▸ **Assignment**:
Collect all lines below with the string "turned".

▸ **Supplied data**:
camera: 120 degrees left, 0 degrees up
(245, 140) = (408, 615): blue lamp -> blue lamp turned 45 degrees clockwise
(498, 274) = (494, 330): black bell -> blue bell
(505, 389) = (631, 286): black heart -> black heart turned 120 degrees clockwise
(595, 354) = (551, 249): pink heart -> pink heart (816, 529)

▸ **Answer below**:
(245, 140) = (408, 615): blue lamp -> blue lamp turned 45 degrees clockwise
(505, 389) = (631, 286): black heart -> black heart turned 120 degrees clockwise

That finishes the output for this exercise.